What to do:
Each entry below is to be written out exactly, and the pictures are to be left out.

====== Provided information

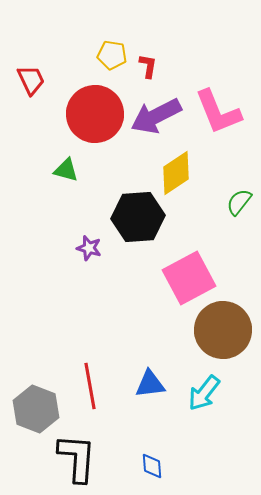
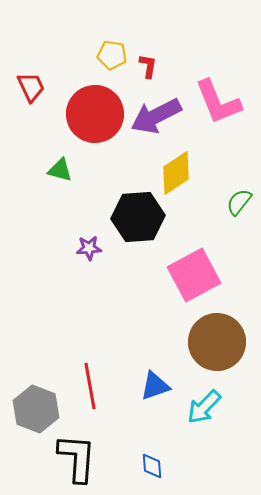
red trapezoid: moved 7 px down
pink L-shape: moved 10 px up
green triangle: moved 6 px left
purple star: rotated 20 degrees counterclockwise
pink square: moved 5 px right, 3 px up
brown circle: moved 6 px left, 12 px down
blue triangle: moved 5 px right, 2 px down; rotated 12 degrees counterclockwise
cyan arrow: moved 14 px down; rotated 6 degrees clockwise
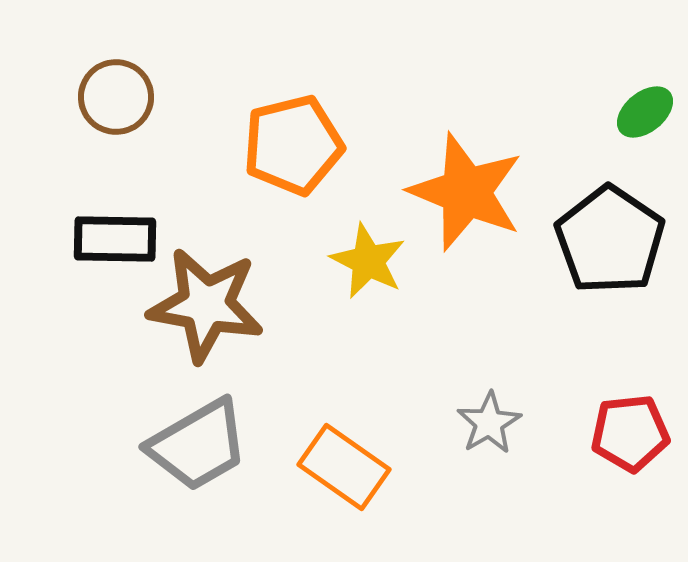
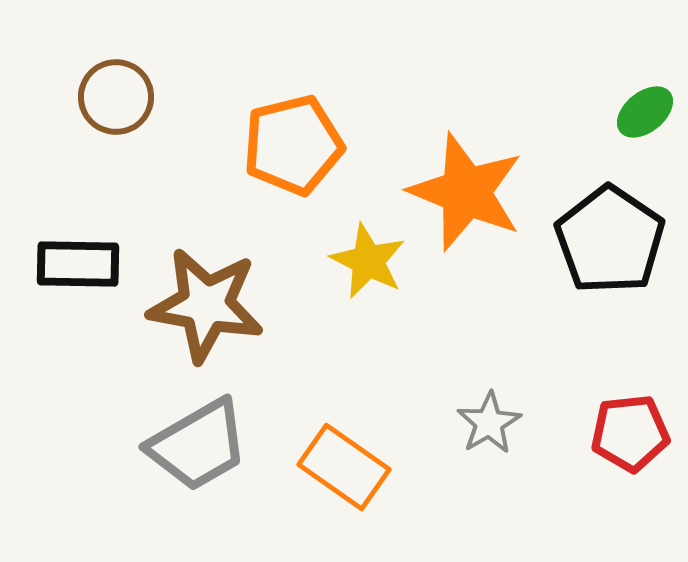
black rectangle: moved 37 px left, 25 px down
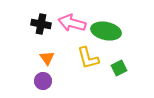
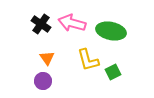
black cross: rotated 24 degrees clockwise
green ellipse: moved 5 px right
yellow L-shape: moved 2 px down
green square: moved 6 px left, 4 px down
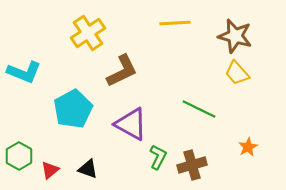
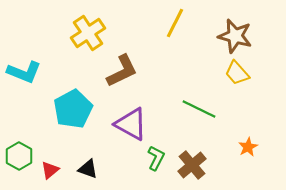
yellow line: rotated 60 degrees counterclockwise
green L-shape: moved 2 px left, 1 px down
brown cross: rotated 24 degrees counterclockwise
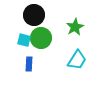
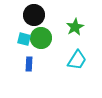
cyan square: moved 1 px up
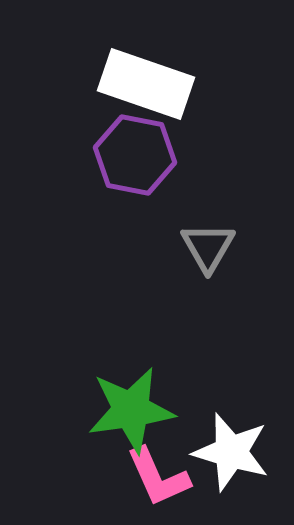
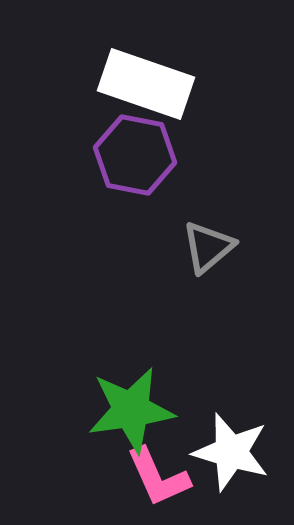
gray triangle: rotated 20 degrees clockwise
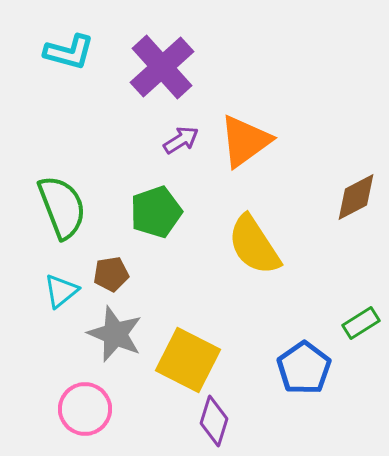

============

Reply to the exercise:
red trapezoid: moved 7 px down
pink L-shape: moved 10 px up
green triangle: moved 6 px left
purple star: rotated 20 degrees counterclockwise
pink square: moved 5 px right, 3 px up
brown circle: moved 6 px left, 12 px down
blue triangle: moved 5 px right, 2 px down; rotated 12 degrees counterclockwise
cyan arrow: moved 14 px down; rotated 6 degrees clockwise
black rectangle: moved 37 px left, 25 px down
black cross: rotated 24 degrees clockwise
green ellipse: moved 5 px right
yellow L-shape: moved 2 px down
green square: moved 6 px left, 4 px down
yellow line: rotated 60 degrees counterclockwise
green L-shape: moved 2 px left, 1 px down
brown cross: rotated 24 degrees counterclockwise
cyan square: moved 1 px up
gray triangle: rotated 20 degrees clockwise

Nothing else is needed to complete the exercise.